**Requirement:**
Using the records below, quote only the span that opens with the line containing "(560, 148) = (528, 143): none -> blue wallet" and closes with the line containing "(631, 297) = (938, 320): yellow", exactly and inclusively.

**Exercise data:**
----

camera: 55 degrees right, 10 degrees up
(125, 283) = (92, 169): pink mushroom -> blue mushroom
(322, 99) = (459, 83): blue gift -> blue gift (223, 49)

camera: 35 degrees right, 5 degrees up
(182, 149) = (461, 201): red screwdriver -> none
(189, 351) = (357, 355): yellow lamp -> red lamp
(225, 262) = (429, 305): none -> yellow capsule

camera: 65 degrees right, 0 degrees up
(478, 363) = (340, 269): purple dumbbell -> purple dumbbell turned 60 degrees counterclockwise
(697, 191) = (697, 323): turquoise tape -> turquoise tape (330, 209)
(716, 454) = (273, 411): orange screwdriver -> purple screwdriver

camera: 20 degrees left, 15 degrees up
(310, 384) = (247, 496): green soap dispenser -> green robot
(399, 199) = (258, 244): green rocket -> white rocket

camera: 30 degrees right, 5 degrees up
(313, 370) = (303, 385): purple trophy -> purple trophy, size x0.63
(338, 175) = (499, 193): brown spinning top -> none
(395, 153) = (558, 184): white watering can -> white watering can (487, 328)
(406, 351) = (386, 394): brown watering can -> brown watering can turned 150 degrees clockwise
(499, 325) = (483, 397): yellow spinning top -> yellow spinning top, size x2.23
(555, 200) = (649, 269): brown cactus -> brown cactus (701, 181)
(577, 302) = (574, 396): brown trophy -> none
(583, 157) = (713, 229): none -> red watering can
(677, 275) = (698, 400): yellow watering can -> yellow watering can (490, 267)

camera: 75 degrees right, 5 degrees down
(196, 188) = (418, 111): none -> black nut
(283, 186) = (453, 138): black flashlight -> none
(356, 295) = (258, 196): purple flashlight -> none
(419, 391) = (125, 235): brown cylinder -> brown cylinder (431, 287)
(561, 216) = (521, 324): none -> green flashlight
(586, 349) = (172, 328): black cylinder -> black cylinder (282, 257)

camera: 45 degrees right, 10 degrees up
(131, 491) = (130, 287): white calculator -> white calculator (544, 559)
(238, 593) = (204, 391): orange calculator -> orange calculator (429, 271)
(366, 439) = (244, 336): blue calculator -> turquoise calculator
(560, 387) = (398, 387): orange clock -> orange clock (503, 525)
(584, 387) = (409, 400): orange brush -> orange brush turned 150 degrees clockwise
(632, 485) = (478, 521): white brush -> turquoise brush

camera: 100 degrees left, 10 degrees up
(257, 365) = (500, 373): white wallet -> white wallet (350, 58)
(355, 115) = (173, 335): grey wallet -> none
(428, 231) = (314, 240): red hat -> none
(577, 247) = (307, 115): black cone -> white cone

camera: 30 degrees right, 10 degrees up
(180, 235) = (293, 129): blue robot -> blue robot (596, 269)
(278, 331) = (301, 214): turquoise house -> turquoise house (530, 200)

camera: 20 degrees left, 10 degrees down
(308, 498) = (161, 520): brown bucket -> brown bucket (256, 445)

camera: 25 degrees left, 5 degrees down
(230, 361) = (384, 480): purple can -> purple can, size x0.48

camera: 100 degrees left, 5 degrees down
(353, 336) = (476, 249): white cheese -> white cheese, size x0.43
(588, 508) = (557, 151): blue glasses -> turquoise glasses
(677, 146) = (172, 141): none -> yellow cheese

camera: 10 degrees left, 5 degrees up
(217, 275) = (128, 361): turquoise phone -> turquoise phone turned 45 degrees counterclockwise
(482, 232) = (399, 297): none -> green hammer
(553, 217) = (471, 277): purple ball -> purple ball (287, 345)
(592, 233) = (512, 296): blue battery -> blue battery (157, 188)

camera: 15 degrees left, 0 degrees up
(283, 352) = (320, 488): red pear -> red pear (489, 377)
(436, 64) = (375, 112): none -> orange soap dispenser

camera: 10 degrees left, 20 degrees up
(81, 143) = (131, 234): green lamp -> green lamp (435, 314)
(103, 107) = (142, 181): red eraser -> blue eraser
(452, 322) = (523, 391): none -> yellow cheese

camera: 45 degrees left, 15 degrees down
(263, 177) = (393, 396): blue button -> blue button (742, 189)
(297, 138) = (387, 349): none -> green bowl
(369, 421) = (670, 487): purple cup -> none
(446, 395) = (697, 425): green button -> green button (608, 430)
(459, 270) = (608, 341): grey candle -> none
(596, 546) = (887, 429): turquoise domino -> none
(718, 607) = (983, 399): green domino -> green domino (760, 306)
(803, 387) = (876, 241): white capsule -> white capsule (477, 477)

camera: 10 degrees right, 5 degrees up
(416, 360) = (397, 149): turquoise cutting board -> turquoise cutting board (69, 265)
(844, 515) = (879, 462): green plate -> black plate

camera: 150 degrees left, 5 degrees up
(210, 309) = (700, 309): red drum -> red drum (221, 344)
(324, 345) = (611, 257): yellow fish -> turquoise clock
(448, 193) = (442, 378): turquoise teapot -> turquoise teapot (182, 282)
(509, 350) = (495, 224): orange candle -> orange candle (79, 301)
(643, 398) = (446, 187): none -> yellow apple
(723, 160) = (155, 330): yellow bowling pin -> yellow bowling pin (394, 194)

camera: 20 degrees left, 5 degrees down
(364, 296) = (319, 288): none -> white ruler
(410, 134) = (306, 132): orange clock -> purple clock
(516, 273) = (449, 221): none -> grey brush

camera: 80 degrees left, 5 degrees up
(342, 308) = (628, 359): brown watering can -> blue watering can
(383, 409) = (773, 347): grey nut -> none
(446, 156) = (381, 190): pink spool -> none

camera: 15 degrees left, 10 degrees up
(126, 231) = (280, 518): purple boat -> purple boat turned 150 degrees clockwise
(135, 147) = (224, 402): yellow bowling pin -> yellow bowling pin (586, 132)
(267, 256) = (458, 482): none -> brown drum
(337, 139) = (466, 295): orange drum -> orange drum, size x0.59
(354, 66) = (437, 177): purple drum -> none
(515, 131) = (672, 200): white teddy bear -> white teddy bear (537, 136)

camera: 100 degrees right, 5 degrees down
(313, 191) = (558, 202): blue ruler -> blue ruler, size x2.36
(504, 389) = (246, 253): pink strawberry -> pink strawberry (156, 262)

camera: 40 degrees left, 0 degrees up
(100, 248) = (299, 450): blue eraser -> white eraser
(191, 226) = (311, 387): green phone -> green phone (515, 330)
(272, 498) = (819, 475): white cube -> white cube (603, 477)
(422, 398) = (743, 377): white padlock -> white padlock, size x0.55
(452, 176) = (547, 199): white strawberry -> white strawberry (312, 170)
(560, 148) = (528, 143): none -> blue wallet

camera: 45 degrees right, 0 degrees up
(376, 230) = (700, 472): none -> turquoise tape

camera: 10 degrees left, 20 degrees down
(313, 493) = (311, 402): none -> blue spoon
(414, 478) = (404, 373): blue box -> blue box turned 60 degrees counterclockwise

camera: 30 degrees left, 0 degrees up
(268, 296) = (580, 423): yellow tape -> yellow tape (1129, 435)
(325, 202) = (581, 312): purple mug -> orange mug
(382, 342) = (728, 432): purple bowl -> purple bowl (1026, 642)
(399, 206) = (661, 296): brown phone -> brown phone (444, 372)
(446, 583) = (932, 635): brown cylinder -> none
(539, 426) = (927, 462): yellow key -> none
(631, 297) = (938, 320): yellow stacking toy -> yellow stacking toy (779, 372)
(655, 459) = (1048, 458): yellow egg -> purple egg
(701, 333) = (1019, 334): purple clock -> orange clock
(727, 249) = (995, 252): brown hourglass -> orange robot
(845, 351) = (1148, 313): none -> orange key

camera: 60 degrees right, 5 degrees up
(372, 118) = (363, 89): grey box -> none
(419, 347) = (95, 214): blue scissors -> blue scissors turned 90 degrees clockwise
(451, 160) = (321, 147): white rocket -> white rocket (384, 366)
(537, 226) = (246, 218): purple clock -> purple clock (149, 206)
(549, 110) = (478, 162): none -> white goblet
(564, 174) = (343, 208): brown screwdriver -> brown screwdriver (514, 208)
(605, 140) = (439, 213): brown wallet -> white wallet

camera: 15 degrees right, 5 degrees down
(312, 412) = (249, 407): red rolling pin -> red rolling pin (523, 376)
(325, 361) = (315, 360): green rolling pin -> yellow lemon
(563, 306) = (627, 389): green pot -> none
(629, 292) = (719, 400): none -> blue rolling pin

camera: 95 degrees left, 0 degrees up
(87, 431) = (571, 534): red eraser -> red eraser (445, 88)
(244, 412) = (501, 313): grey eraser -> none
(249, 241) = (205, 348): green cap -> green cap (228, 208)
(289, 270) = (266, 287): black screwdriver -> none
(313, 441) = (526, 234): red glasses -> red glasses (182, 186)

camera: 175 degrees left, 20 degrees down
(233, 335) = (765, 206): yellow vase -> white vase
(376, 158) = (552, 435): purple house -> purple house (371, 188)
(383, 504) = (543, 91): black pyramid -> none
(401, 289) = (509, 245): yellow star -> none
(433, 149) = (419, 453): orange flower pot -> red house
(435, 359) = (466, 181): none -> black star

----

**Answer box:**
(560, 148) = (528, 143): none -> blue wallet

camera: 45 degrees right, 0 degrees up
(376, 230) = (700, 472): none -> turquoise tape

camera: 10 degrees left, 20 degrees down
(313, 493) = (311, 402): none -> blue spoon
(414, 478) = (404, 373): blue box -> blue box turned 60 degrees counterclockwise

camera: 30 degrees left, 0 degrees up
(268, 296) = (580, 423): yellow tape -> yellow tape (1129, 435)
(325, 202) = (581, 312): purple mug -> orange mug
(382, 342) = (728, 432): purple bowl -> purple bowl (1026, 642)
(399, 206) = (661, 296): brown phone -> brown phone (444, 372)
(446, 583) = (932, 635): brown cylinder -> none
(539, 426) = (927, 462): yellow key -> none
(631, 297) = (938, 320): yellow stacking toy -> yellow stacking toy (779, 372)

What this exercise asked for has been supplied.